Task goal: Find each line below that contains the string "Identify", with case counting, and copy those lines out in full.

(Stored records)
<<<<
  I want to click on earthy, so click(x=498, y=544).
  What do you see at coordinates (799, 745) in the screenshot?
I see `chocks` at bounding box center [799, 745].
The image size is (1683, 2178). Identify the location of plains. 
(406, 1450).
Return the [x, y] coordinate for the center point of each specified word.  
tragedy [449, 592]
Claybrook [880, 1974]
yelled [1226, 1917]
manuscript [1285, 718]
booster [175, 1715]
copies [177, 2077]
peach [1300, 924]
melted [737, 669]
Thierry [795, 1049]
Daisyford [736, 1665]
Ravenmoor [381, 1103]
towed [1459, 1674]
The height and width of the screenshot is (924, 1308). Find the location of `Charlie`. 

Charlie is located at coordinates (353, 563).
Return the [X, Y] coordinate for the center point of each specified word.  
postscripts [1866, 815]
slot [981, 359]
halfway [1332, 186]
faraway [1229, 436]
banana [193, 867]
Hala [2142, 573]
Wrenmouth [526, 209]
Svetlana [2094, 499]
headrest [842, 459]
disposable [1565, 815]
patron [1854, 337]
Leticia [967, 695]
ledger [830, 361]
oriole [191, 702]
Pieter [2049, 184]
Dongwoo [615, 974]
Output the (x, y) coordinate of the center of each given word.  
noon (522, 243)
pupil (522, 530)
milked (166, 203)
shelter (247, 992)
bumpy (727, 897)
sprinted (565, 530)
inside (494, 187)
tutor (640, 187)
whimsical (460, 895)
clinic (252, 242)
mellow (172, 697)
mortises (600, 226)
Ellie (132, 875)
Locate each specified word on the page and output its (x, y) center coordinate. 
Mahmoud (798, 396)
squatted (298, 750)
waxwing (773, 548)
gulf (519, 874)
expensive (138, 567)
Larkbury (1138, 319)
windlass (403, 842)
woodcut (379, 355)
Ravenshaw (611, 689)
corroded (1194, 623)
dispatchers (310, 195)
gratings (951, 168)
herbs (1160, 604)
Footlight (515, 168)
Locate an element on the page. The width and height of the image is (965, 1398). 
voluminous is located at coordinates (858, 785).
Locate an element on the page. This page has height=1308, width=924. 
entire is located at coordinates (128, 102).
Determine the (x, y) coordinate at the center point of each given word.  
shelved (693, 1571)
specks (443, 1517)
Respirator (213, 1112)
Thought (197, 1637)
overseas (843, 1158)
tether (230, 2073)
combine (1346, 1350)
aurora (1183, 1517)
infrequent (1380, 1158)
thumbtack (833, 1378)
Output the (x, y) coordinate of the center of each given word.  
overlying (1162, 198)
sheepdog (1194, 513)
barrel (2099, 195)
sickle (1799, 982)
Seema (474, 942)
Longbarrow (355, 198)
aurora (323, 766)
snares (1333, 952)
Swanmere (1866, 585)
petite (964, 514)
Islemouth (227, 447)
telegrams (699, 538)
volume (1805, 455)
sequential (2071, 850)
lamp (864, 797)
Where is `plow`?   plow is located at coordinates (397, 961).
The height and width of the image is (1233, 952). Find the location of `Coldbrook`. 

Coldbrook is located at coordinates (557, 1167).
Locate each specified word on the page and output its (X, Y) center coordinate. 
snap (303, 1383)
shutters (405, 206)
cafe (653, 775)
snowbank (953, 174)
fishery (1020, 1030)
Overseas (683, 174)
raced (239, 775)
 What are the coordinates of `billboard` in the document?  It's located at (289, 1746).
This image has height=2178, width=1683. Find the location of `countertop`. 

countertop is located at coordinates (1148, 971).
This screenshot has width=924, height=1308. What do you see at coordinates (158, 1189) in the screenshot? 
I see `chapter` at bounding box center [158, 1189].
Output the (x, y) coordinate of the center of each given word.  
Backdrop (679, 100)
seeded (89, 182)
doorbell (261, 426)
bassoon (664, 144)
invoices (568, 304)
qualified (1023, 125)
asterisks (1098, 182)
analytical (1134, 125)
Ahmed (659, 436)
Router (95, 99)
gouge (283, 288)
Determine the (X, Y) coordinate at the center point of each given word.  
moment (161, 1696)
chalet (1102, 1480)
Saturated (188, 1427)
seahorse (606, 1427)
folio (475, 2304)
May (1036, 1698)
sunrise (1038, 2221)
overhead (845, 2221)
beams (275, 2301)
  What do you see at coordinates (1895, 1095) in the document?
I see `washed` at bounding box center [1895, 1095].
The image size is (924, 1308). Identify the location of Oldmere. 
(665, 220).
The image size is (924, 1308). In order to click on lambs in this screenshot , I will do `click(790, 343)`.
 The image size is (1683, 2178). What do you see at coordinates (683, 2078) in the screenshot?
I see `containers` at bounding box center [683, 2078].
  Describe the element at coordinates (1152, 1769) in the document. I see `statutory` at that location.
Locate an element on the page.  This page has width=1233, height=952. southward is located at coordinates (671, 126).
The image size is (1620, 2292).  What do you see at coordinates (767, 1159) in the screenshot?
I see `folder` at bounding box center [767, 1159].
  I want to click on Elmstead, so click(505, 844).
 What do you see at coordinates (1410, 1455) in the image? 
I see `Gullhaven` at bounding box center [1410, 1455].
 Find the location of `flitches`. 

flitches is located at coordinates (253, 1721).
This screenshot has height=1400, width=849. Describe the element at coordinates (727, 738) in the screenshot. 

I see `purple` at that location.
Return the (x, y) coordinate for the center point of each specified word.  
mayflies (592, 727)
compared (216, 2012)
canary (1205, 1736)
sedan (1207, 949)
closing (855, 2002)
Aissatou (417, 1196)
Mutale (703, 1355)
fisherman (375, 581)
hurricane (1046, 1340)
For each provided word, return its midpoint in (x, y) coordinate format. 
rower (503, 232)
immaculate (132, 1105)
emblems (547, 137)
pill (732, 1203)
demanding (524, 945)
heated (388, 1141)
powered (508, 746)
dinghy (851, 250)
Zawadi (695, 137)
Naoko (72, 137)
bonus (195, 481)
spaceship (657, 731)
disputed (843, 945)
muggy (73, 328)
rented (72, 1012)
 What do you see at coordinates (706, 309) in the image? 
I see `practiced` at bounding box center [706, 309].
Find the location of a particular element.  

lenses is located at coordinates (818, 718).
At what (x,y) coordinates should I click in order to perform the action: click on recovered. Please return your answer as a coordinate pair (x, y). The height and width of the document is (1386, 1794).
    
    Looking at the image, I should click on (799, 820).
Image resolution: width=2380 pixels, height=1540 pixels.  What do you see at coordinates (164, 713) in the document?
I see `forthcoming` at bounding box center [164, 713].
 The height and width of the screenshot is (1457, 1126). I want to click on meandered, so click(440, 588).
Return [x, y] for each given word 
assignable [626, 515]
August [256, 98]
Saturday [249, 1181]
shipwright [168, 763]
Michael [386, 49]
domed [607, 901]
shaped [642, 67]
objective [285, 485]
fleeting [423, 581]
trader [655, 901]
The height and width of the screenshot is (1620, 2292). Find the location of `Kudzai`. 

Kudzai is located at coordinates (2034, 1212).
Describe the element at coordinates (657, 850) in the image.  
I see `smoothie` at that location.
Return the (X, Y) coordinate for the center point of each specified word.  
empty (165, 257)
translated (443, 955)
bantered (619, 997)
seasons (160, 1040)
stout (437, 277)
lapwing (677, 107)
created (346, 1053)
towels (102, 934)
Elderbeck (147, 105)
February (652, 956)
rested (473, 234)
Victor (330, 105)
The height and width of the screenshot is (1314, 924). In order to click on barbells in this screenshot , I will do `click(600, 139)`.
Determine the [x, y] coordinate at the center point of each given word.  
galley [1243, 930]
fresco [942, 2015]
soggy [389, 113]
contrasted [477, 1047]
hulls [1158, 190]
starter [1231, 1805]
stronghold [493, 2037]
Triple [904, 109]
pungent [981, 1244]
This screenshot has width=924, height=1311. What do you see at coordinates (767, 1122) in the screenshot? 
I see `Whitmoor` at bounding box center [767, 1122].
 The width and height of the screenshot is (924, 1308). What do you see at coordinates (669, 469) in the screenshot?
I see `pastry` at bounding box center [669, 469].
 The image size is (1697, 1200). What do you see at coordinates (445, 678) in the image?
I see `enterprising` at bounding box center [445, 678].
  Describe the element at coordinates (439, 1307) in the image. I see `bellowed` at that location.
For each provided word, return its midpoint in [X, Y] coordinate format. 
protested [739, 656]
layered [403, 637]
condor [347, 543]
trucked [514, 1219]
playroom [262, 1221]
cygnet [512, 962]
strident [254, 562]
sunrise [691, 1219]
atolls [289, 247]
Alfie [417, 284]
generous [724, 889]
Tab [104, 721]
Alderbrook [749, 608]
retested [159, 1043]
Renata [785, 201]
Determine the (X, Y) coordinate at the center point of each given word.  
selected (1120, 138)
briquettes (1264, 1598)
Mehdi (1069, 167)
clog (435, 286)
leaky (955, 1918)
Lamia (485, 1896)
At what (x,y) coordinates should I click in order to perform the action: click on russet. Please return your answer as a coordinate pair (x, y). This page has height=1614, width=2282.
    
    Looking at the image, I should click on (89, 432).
>>>>
The solution:
The image size is (1683, 2178). Identify the location of plains. 
The image size is (924, 1308). Identify the location of Oldmere. 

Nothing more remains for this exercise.